:: Your goal ::
Please report how many lines in the records below contain the word "czarny", giving only that number.

:: Object correspondence data ::
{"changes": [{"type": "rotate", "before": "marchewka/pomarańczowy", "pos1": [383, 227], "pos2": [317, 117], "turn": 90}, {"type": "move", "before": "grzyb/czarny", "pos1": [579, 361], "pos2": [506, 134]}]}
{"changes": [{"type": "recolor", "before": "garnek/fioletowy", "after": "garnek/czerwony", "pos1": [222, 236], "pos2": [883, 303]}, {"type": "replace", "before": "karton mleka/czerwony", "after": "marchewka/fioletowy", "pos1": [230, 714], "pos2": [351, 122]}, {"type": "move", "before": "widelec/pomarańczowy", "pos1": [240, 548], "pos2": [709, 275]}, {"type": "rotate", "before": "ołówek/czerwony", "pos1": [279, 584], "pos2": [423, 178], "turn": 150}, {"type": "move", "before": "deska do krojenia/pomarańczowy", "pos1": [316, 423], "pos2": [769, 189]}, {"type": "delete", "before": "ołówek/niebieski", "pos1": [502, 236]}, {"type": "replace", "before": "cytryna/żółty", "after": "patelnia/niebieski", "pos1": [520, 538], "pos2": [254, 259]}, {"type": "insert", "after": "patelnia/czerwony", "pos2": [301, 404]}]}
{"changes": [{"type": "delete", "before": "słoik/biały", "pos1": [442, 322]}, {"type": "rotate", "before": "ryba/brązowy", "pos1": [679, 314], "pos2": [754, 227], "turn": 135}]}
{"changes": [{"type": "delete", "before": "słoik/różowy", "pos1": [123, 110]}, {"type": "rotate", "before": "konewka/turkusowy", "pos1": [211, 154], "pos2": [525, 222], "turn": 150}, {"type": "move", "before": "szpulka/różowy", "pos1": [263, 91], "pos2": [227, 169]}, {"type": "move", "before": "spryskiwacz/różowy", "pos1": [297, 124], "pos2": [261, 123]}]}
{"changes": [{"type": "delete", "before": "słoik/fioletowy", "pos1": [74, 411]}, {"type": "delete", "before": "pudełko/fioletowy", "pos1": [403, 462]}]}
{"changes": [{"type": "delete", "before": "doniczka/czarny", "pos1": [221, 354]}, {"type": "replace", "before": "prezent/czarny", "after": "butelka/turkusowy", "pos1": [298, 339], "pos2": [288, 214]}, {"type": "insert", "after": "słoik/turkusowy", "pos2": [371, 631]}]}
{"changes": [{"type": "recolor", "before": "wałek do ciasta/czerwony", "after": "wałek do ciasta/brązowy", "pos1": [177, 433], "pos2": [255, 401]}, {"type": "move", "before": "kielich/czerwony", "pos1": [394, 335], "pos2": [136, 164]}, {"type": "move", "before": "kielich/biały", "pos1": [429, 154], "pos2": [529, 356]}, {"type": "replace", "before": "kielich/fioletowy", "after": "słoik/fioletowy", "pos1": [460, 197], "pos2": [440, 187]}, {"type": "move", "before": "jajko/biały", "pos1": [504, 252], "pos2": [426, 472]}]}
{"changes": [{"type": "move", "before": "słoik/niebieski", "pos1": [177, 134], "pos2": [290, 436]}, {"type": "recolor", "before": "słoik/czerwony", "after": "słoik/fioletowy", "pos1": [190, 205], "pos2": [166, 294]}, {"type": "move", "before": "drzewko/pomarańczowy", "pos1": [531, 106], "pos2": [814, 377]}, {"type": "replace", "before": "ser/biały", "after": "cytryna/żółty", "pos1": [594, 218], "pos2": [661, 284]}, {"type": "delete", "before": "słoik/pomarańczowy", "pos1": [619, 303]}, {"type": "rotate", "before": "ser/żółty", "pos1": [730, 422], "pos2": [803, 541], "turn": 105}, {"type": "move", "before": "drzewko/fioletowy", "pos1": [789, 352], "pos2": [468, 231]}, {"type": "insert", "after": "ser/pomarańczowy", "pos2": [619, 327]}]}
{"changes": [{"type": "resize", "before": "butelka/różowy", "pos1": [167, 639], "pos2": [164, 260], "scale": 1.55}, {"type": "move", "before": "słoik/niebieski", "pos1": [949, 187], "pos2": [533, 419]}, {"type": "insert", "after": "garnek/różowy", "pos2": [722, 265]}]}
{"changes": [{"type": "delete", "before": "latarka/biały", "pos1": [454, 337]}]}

:: Answer to this exercise ::
2